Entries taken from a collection
%%

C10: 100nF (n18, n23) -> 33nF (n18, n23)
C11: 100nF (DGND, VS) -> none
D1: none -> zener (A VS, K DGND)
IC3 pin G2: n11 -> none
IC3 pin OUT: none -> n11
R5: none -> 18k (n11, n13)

%%

* [WHAT YOU HAVE TO DO]: Print the lines of the entries, exactly, from the one containing "C11: 100nF (DGND, VS) -> none" down to the final line, and leave out all the others.

* [RESPONSE AREA]:
C11: 100nF (DGND, VS) -> none
D1: none -> zener (A VS, K DGND)
IC3 pin G2: n11 -> none
IC3 pin OUT: none -> n11
R5: none -> 18k (n11, n13)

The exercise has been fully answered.